DATA IN THIS EXERCISE
- - -
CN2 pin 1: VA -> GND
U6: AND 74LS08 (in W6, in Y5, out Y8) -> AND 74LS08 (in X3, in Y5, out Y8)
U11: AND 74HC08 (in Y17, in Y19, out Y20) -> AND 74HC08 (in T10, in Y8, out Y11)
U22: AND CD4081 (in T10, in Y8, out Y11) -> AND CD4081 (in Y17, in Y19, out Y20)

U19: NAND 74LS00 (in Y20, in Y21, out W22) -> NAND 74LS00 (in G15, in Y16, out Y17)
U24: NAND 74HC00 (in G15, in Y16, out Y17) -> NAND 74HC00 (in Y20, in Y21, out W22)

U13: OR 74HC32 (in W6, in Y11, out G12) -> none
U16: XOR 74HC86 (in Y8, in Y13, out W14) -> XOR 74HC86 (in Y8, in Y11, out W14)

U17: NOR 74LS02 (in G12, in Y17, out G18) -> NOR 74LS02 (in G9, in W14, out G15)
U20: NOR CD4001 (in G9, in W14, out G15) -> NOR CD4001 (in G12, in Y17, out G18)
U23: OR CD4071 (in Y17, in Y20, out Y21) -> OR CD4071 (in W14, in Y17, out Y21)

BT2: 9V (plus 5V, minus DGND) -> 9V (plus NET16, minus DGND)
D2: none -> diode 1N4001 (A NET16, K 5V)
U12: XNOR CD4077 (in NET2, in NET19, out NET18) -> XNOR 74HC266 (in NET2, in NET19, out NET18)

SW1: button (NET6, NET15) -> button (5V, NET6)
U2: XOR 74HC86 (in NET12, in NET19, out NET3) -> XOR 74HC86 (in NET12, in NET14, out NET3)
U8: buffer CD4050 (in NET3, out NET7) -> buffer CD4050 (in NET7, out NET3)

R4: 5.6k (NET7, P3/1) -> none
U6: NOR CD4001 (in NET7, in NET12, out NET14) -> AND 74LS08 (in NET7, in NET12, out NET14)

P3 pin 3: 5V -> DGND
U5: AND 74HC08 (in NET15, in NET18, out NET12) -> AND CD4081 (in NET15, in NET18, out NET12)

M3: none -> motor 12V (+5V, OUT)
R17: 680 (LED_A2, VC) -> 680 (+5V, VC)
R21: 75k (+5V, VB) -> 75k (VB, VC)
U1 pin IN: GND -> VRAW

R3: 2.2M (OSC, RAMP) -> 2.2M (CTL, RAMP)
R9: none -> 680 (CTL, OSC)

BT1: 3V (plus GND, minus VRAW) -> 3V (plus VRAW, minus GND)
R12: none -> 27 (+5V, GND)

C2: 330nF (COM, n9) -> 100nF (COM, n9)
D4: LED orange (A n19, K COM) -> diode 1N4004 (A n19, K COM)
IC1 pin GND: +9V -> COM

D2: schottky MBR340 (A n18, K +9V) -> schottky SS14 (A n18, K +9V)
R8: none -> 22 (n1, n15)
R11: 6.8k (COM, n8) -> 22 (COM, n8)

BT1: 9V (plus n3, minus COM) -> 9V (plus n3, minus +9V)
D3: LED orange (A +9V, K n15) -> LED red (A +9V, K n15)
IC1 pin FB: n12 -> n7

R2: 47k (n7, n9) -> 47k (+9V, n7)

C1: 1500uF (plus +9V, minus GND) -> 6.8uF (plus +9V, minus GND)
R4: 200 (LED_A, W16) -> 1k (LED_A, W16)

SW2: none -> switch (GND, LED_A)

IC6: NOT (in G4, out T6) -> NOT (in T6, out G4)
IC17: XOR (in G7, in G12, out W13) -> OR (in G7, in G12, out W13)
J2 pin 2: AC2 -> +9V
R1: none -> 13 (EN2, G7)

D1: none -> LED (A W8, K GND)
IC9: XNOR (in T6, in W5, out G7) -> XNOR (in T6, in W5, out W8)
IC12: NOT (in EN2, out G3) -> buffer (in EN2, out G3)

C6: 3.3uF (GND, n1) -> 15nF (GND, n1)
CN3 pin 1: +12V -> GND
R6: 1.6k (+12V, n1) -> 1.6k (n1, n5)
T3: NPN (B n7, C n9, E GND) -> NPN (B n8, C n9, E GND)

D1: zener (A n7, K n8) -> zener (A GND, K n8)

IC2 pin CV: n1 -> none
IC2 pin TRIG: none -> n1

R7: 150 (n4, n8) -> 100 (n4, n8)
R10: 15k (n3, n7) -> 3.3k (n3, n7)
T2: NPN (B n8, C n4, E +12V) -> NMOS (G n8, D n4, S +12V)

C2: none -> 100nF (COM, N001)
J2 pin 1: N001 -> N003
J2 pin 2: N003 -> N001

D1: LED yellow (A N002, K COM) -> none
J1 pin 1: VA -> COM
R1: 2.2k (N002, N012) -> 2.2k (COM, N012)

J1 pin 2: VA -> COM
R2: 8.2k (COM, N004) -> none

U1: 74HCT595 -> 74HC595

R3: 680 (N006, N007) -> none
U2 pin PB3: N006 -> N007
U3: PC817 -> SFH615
- - -
AIM OF THE TASK
Look above for the line with "U1 pin IN: GND -> VRAW" and the line with "IC12: NOT (in". Write out those two lines and all the lines between them, exactly, and no others.

RESULT OF THIS EXERCISE
U1 pin IN: GND -> VRAW

R3: 2.2M (OSC, RAMP) -> 2.2M (CTL, RAMP)
R9: none -> 680 (CTL, OSC)

BT1: 3V (plus GND, minus VRAW) -> 3V (plus VRAW, minus GND)
R12: none -> 27 (+5V, GND)

C2: 330nF (COM, n9) -> 100nF (COM, n9)
D4: LED orange (A n19, K COM) -> diode 1N4004 (A n19, K COM)
IC1 pin GND: +9V -> COM

D2: schottky MBR340 (A n18, K +9V) -> schottky SS14 (A n18, K +9V)
R8: none -> 22 (n1, n15)
R11: 6.8k (COM, n8) -> 22 (COM, n8)

BT1: 9V (plus n3, minus COM) -> 9V (plus n3, minus +9V)
D3: LED orange (A +9V, K n15) -> LED red (A +9V, K n15)
IC1 pin FB: n12 -> n7

R2: 47k (n7, n9) -> 47k (+9V, n7)

C1: 1500uF (plus +9V, minus GND) -> 6.8uF (plus +9V, minus GND)
R4: 200 (LED_A, W16) -> 1k (LED_A, W16)

SW2: none -> switch (GND, LED_A)

IC6: NOT (in G4, out T6) -> NOT (in T6, out G4)
IC17: XOR (in G7, in G12, out W13) -> OR (in G7, in G12, out W13)
J2 pin 2: AC2 -> +9V
R1: none -> 13 (EN2, G7)

D1: none -> LED (A W8, K GND)
IC9: XNOR (in T6, in W5, out G7) -> XNOR (in T6, in W5, out W8)
IC12: NOT (in EN2, out G3) -> buffer (in EN2, out G3)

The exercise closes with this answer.